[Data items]

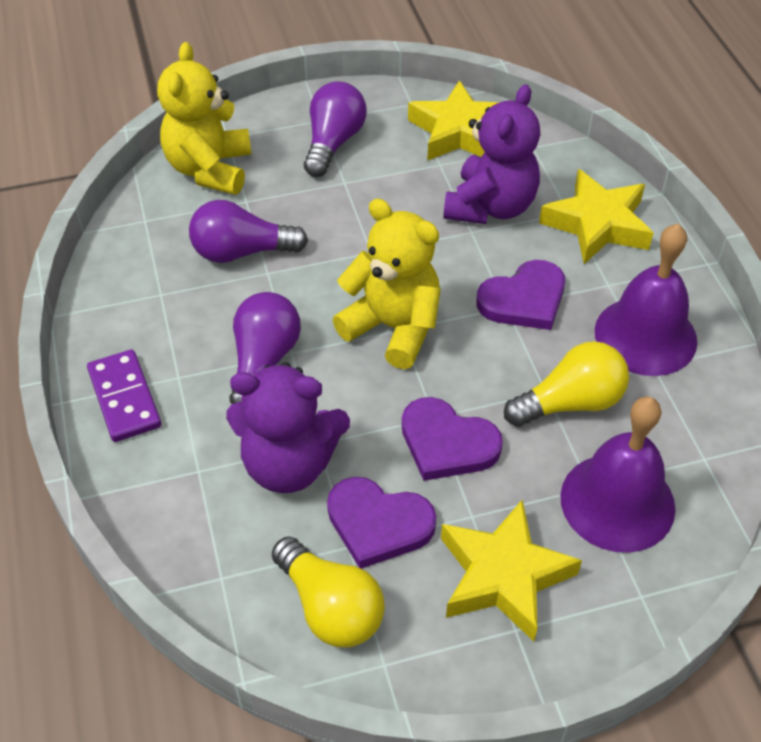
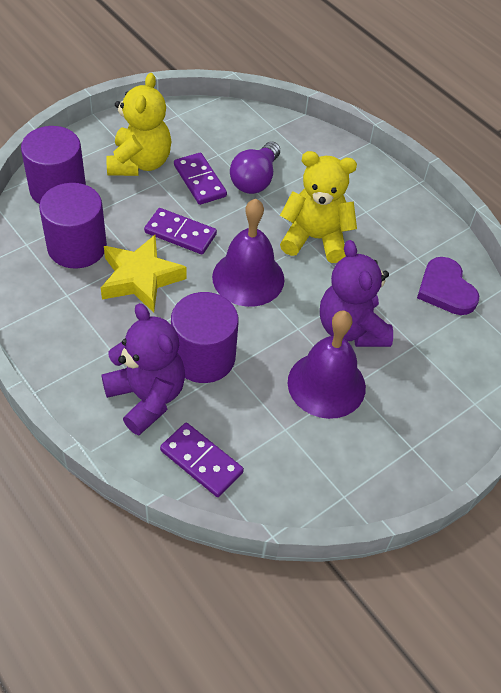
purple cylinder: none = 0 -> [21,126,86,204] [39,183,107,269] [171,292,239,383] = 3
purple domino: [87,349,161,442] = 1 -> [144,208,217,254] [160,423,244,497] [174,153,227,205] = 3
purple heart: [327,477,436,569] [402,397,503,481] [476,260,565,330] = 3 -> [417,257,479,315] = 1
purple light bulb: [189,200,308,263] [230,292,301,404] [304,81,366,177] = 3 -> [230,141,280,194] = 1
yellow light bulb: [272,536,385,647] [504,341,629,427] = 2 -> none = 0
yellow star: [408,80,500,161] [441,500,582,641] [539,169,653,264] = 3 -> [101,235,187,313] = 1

- [Problem]
Please print out the entries above exactly. The pictures stay out.

- [Written reply]
purple cylinder: none = 0 -> [21,126,86,204] [39,183,107,269] [171,292,239,383] = 3
purple domino: [87,349,161,442] = 1 -> [144,208,217,254] [160,423,244,497] [174,153,227,205] = 3
purple heart: [327,477,436,569] [402,397,503,481] [476,260,565,330] = 3 -> [417,257,479,315] = 1
purple light bulb: [189,200,308,263] [230,292,301,404] [304,81,366,177] = 3 -> [230,141,280,194] = 1
yellow light bulb: [272,536,385,647] [504,341,629,427] = 2 -> none = 0
yellow star: [408,80,500,161] [441,500,582,641] [539,169,653,264] = 3 -> [101,235,187,313] = 1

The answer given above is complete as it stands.